Your task is to repeat exactly the lines below between the line holding "D5: diode 1N4004" and the line holding "R6: 200 (BUF, STG) -> 470 (BUF, STG)", inclusive, and only those.
◆ ◆ ◆
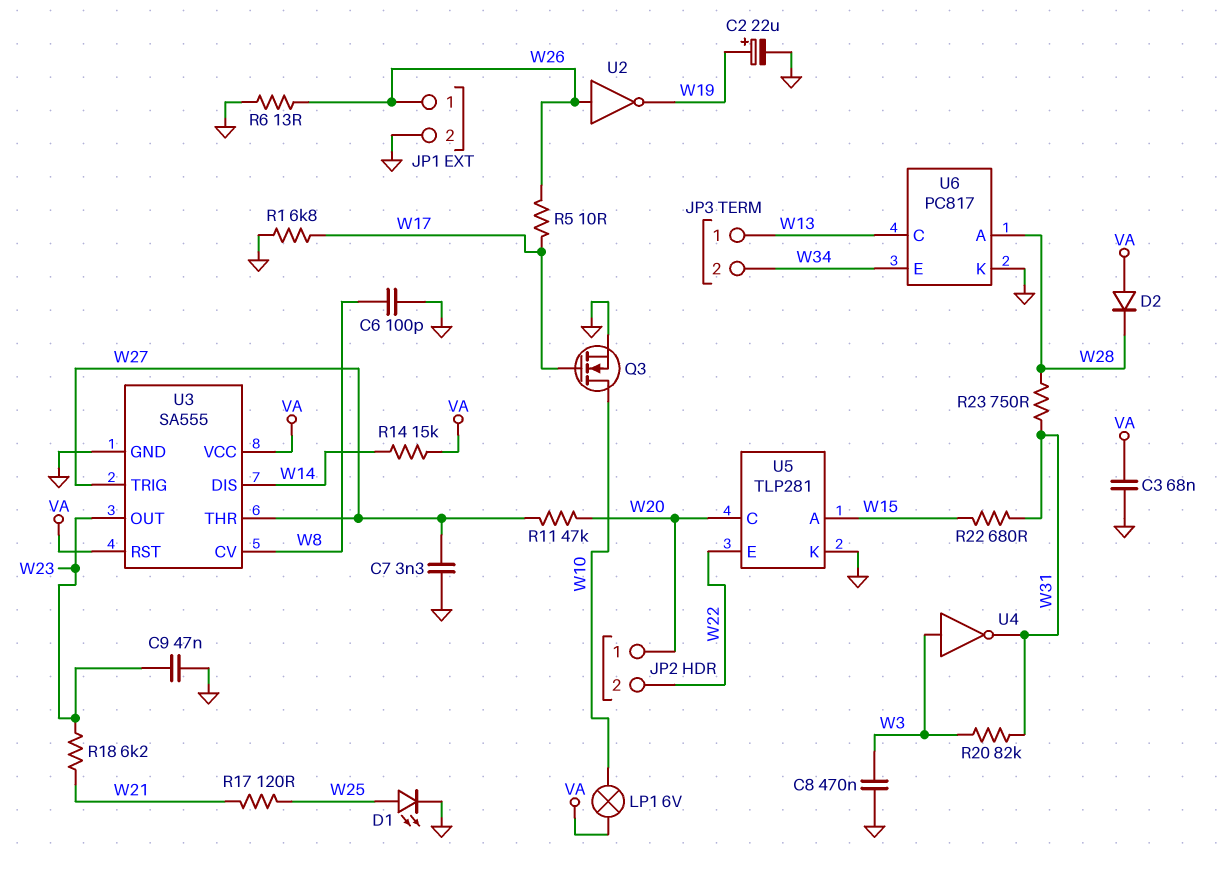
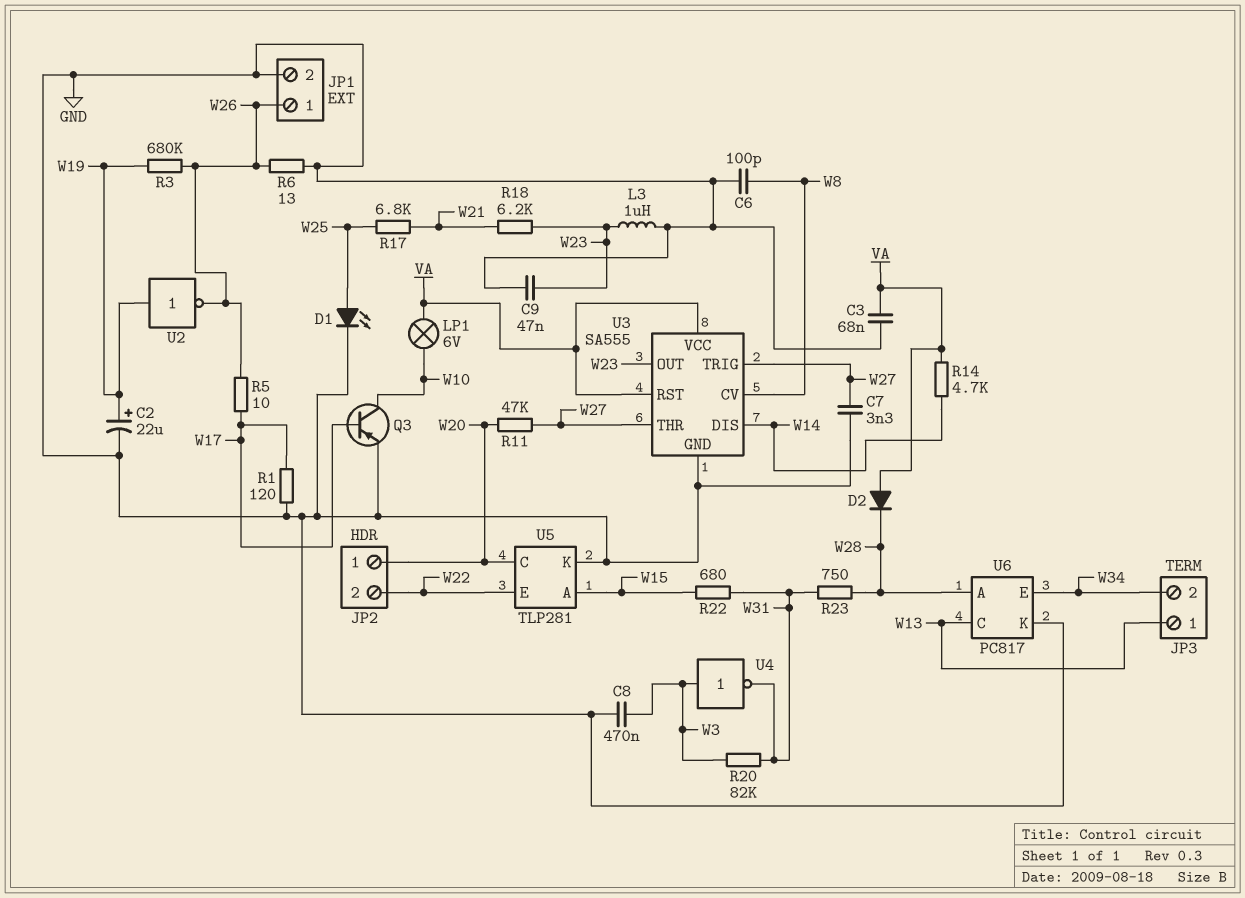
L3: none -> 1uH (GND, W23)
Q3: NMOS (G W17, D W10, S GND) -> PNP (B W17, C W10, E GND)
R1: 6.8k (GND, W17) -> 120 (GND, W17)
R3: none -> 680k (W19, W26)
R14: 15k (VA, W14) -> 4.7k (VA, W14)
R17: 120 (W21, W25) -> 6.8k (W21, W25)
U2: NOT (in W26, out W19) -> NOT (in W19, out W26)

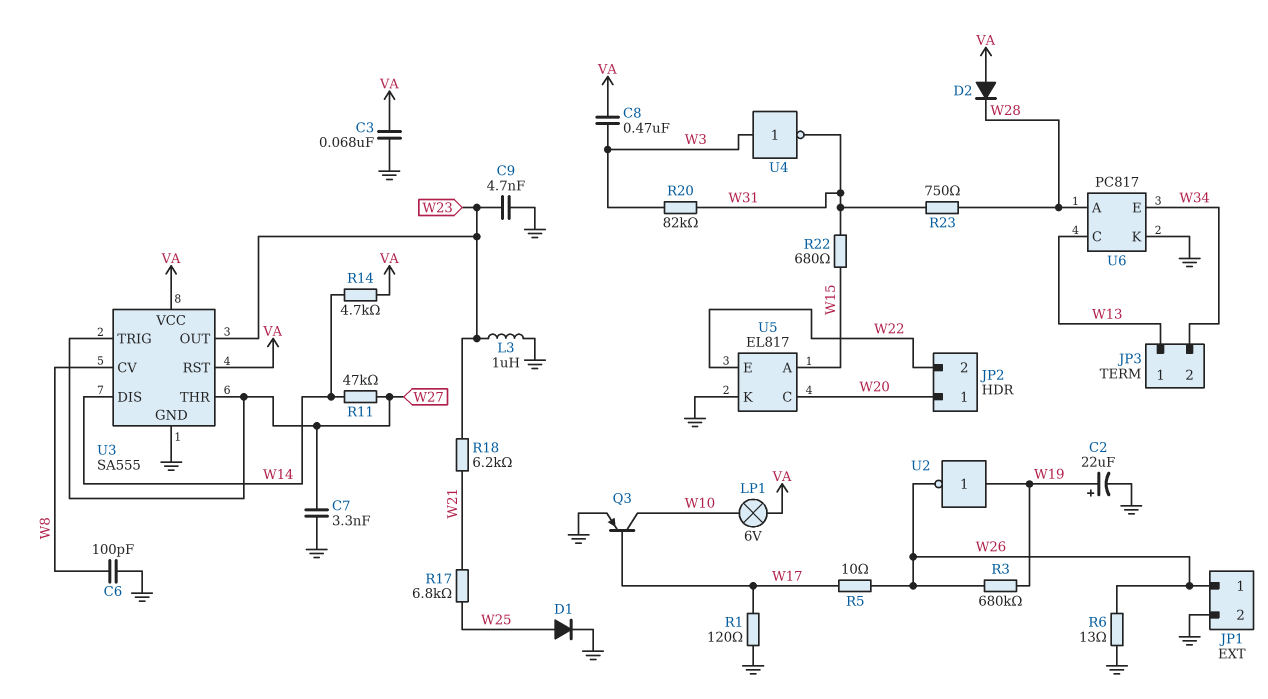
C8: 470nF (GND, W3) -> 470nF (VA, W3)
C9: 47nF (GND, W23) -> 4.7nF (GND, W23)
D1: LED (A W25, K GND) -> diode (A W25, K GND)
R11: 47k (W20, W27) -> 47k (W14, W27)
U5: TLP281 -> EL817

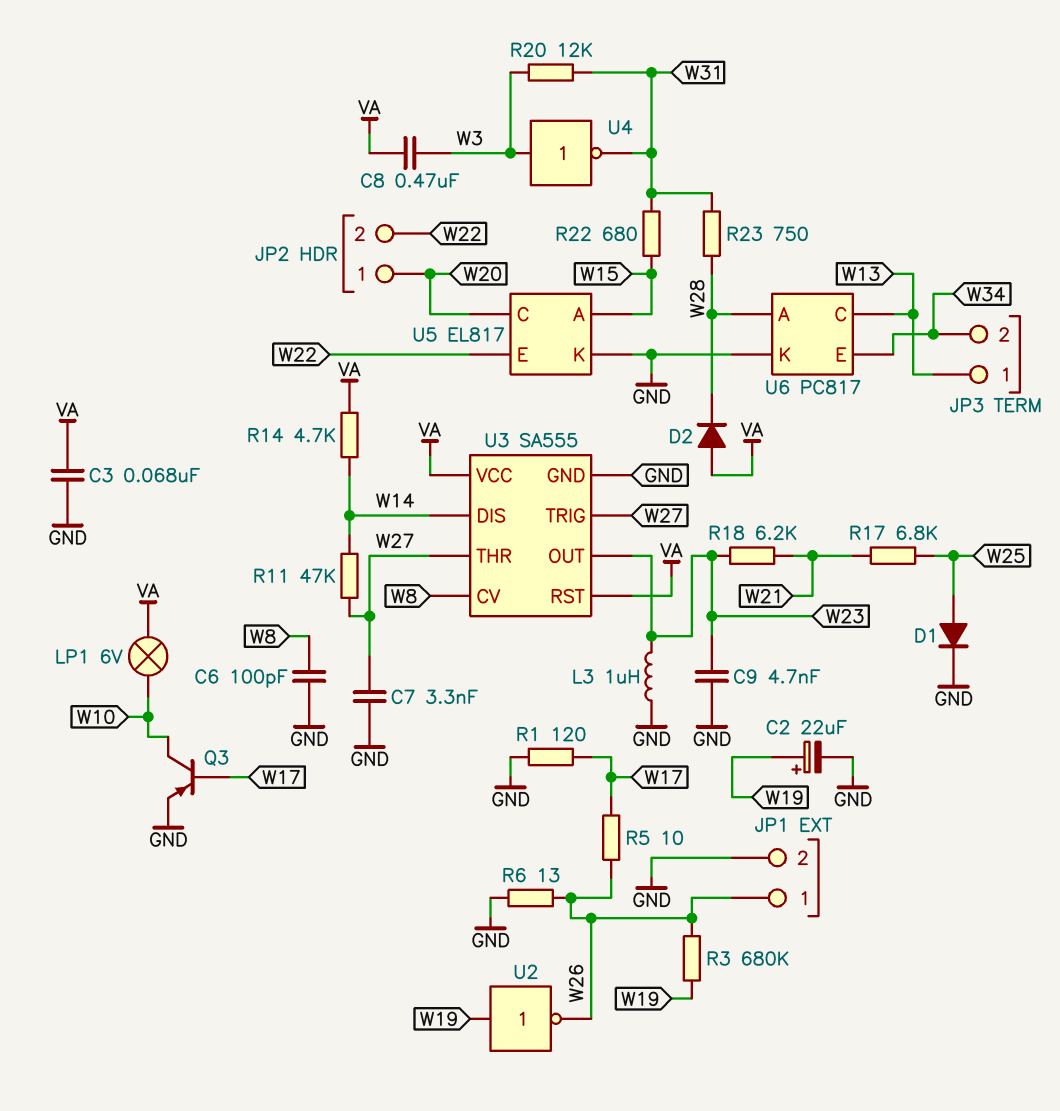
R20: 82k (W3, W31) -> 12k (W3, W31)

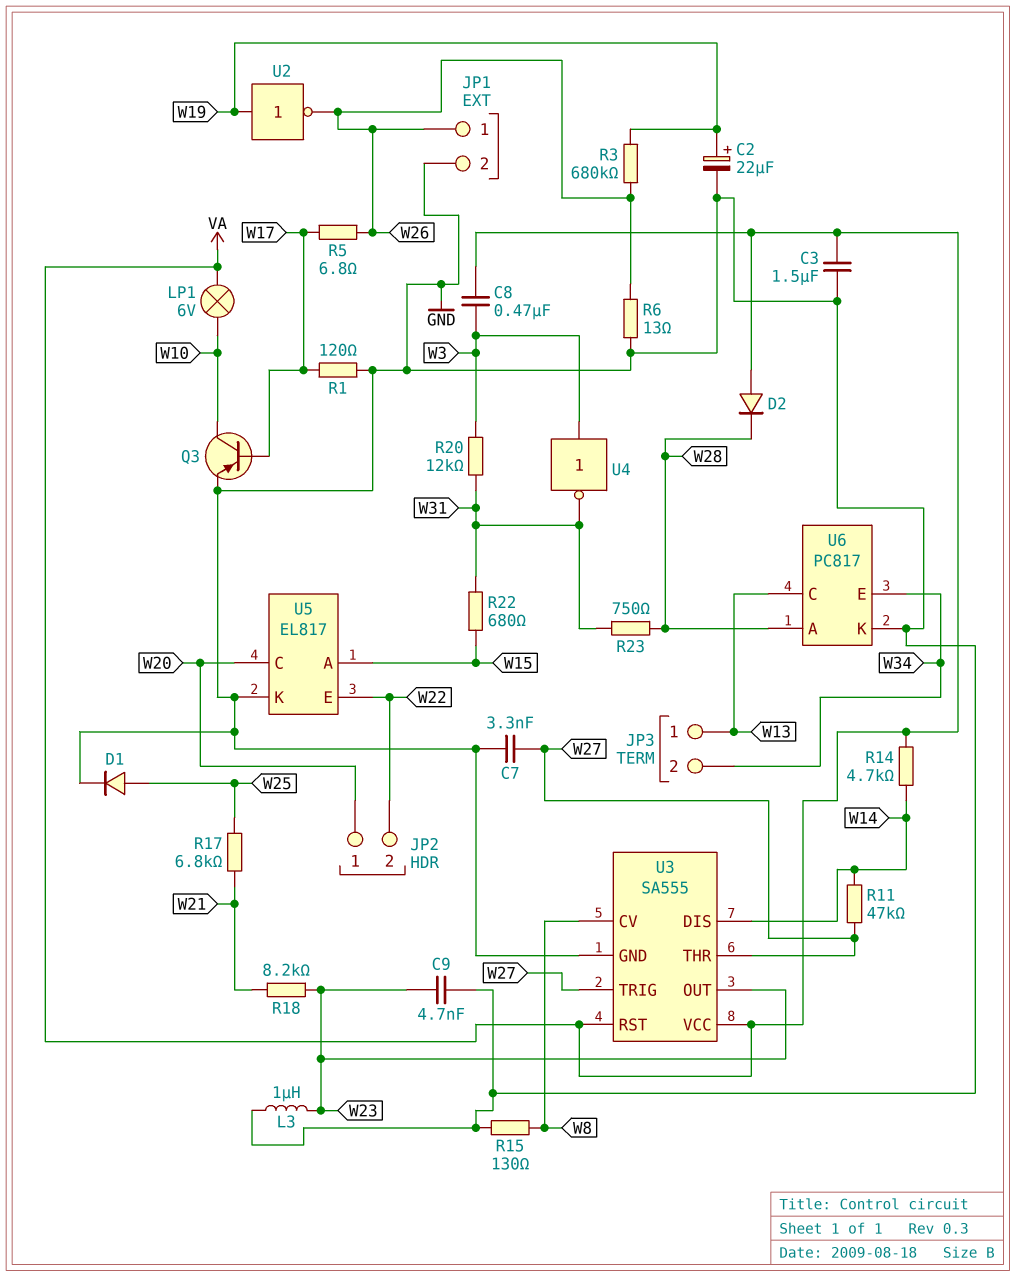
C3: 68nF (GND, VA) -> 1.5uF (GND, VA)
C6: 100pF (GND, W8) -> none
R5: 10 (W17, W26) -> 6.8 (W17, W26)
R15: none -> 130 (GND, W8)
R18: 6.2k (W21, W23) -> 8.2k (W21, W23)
◆ ◆ ◆
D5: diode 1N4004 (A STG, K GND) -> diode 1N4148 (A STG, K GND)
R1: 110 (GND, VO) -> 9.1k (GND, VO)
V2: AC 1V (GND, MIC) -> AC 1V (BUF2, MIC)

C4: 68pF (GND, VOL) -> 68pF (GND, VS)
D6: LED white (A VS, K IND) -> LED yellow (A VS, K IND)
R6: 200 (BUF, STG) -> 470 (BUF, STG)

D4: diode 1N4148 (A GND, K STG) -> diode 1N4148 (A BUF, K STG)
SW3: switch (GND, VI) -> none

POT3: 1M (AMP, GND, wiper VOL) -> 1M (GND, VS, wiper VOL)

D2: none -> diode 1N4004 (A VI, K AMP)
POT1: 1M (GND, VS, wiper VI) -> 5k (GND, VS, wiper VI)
◆ ◆ ◆
Task solution>
D5: diode 1N4004 (A STG, K GND) -> diode 1N4148 (A STG, K GND)
R1: 110 (GND, VO) -> 9.1k (GND, VO)
V2: AC 1V (GND, MIC) -> AC 1V (BUF2, MIC)

C4: 68pF (GND, VOL) -> 68pF (GND, VS)
D6: LED white (A VS, K IND) -> LED yellow (A VS, K IND)
R6: 200 (BUF, STG) -> 470 (BUF, STG)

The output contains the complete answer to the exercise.